WHAT IS EXPECTED:
Could you restate all of the records below exactly, with the pictures left out?

'''

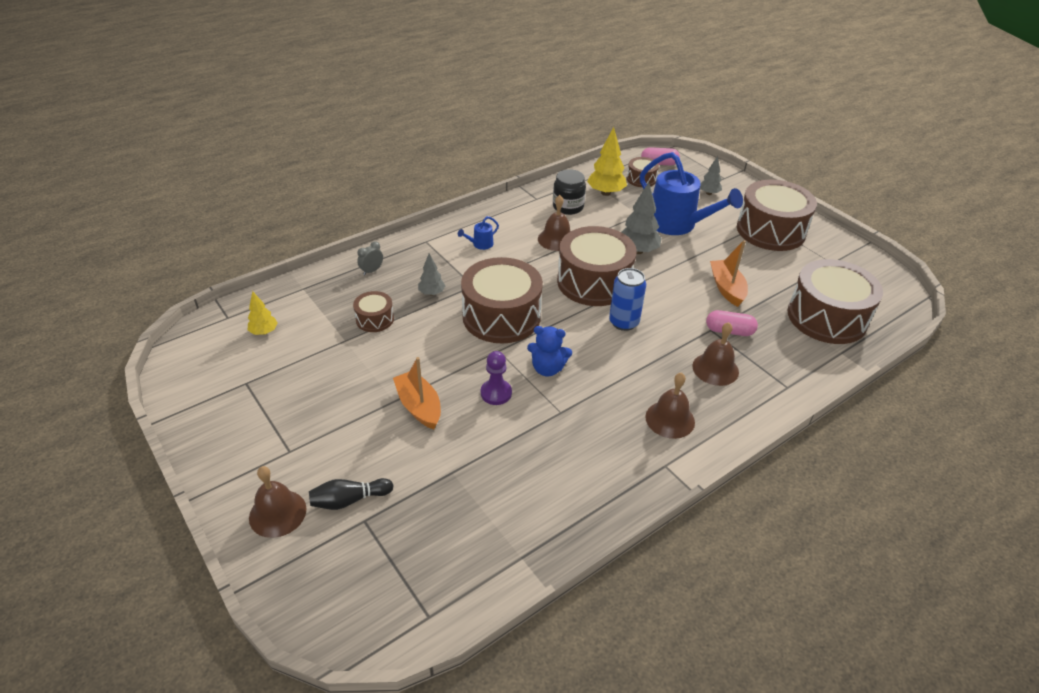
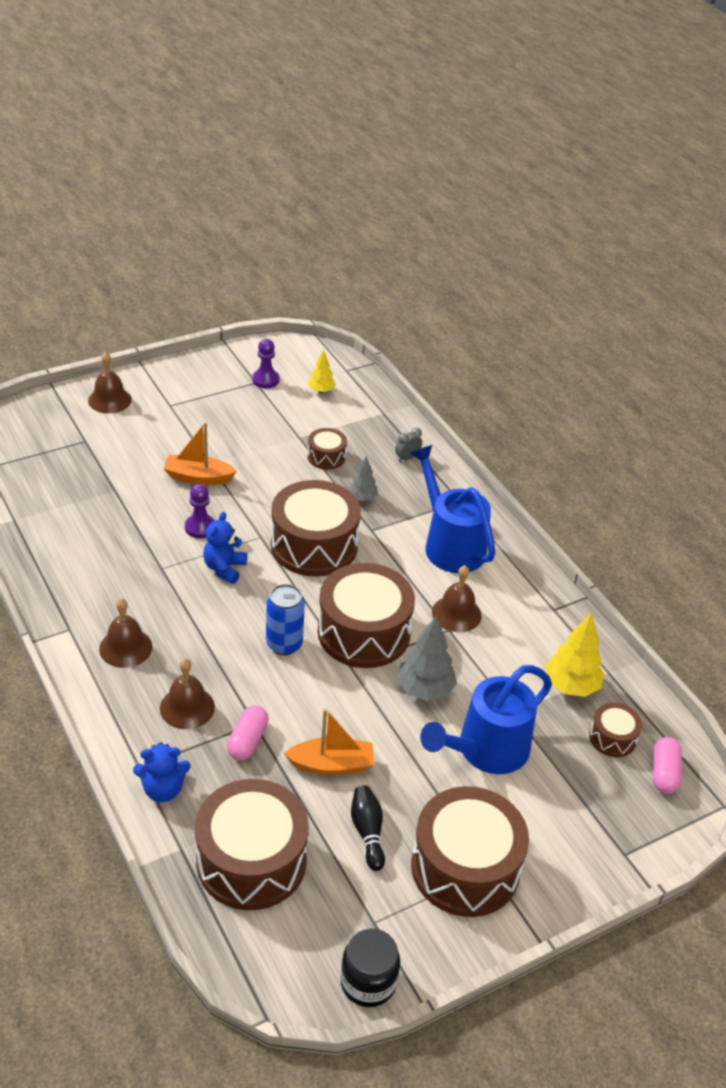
camera: 95 degrees right, 0 degrees up
(241, 376) = (265, 380): none -> purple pawn
(349, 500) = (108, 434): black bowling pin -> black bowling pin (367, 832)
(371, 271) = (407, 458): grey clock -> grey clock turned 90 degrees counterclockwise
(419, 406) = (198, 477): orange boat -> orange boat turned 150 degrees counterclockwise
(480, 244) = (449, 544): blue watering can -> blue watering can, size x2.47
(568, 207) = (533, 638): black jar -> black jar (368, 982)
(709, 193) = (574, 816): grey tree -> none
(799, 370) = (163, 789): none -> blue teddy bear

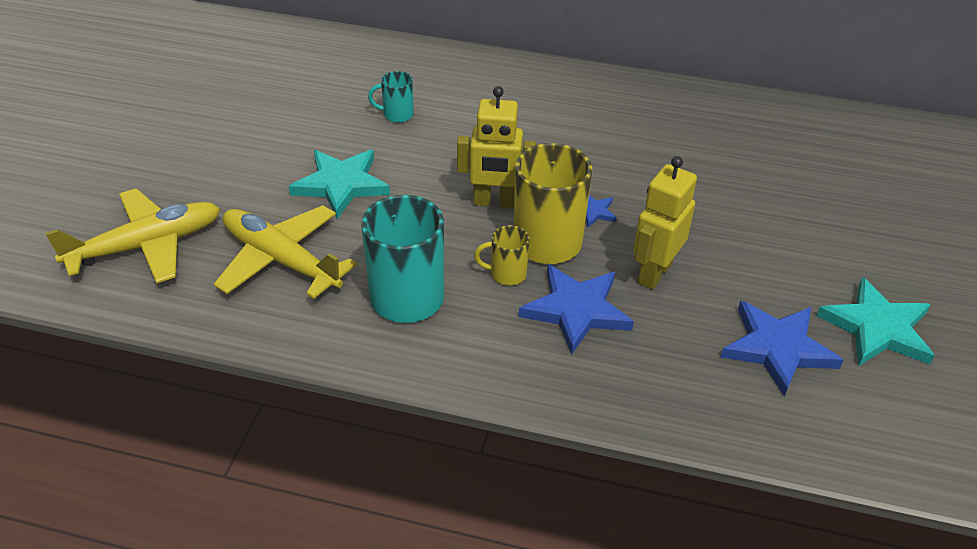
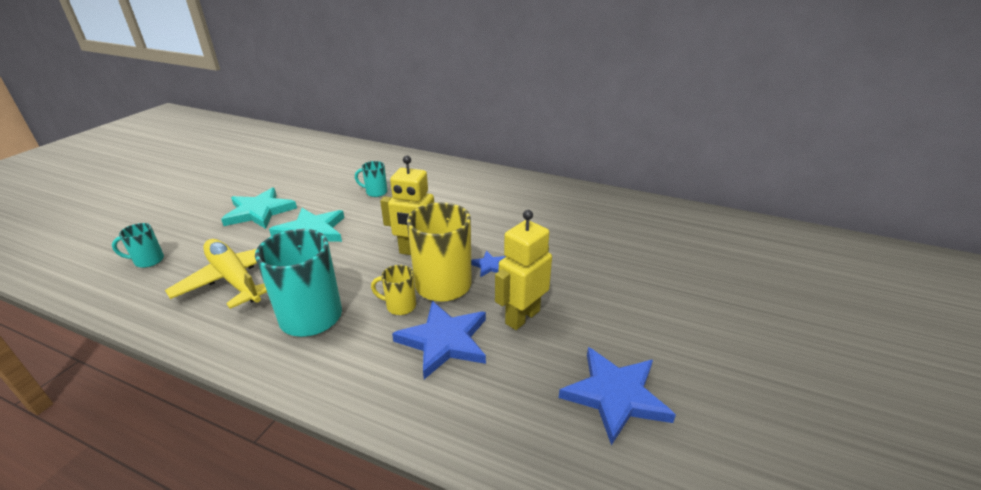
camera: 10 degrees right, 10 degrees down
(146, 246) = (148, 261): yellow plane -> turquoise mug
(877, 328) = (716, 386): turquoise star -> turquoise star (259, 212)

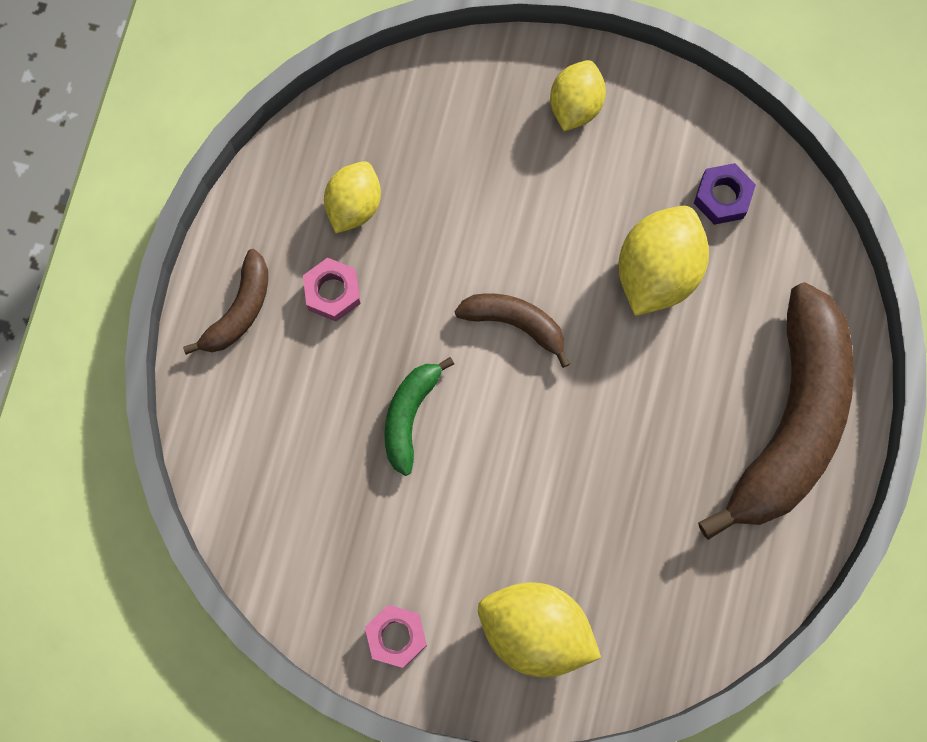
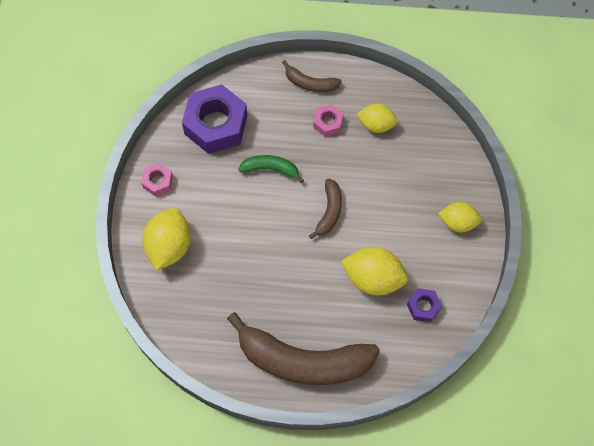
camera: 80 degrees right, 10 degrees down
(294, 505) = (216, 125): none -> purple nut

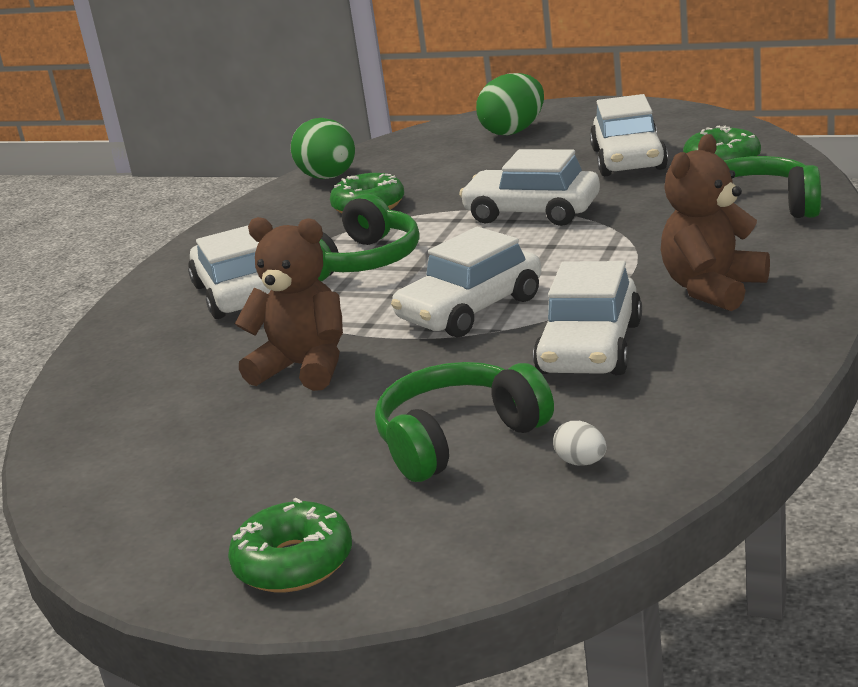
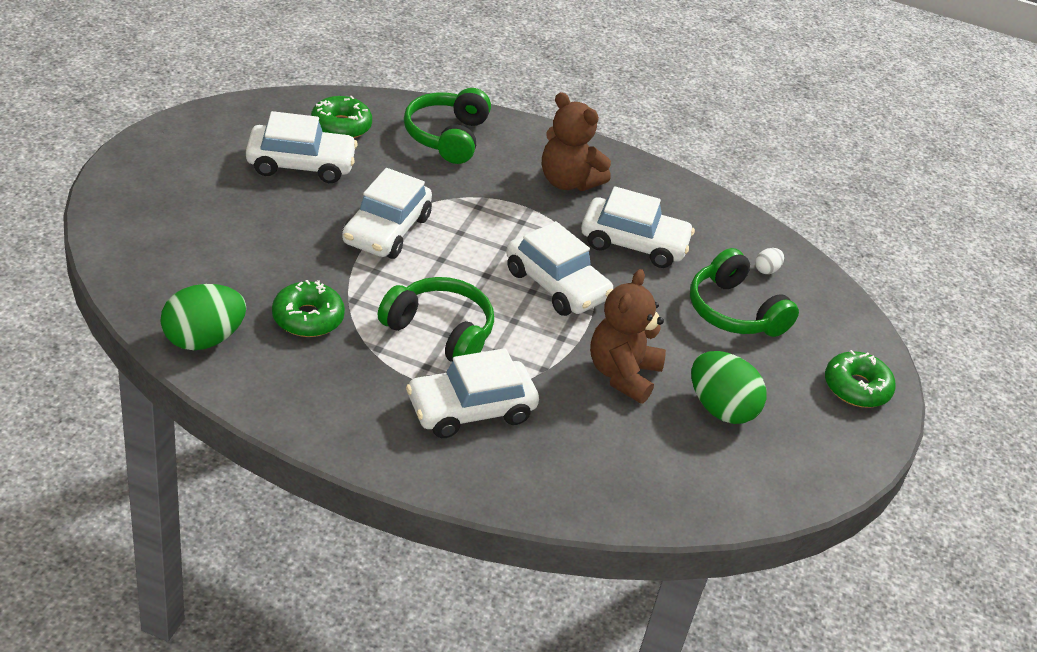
camera: 100 degrees left, 15 degrees up
(513, 131) = (167, 209): green egg -> green egg (720, 408)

'''

TASK RESULT:
camera: 95 degrees right, 0 degrees up
(241, 376) = (265, 380): none -> purple pawn
(349, 500) = (108, 434): black bowling pin -> black bowling pin (367, 832)
(371, 271) = (407, 458): grey clock -> grey clock turned 90 degrees counterclockwise
(419, 406) = (198, 477): orange boat -> orange boat turned 150 degrees counterclockwise
(480, 244) = (449, 544): blue watering can -> blue watering can, size x2.47
(568, 207) = (533, 638): black jar -> black jar (368, 982)
(709, 193) = (574, 816): grey tree -> none
(799, 370) = (163, 789): none -> blue teddy bear

camera: 10 degrees right, 10 degrees down
(146, 246) = (148, 261): yellow plane -> turquoise mug
(877, 328) = (716, 386): turquoise star -> turquoise star (259, 212)

camera: 80 degrees right, 10 degrees down
(294, 505) = (216, 125): none -> purple nut

camera: 100 degrees left, 15 degrees up
(513, 131) = (167, 209): green egg -> green egg (720, 408)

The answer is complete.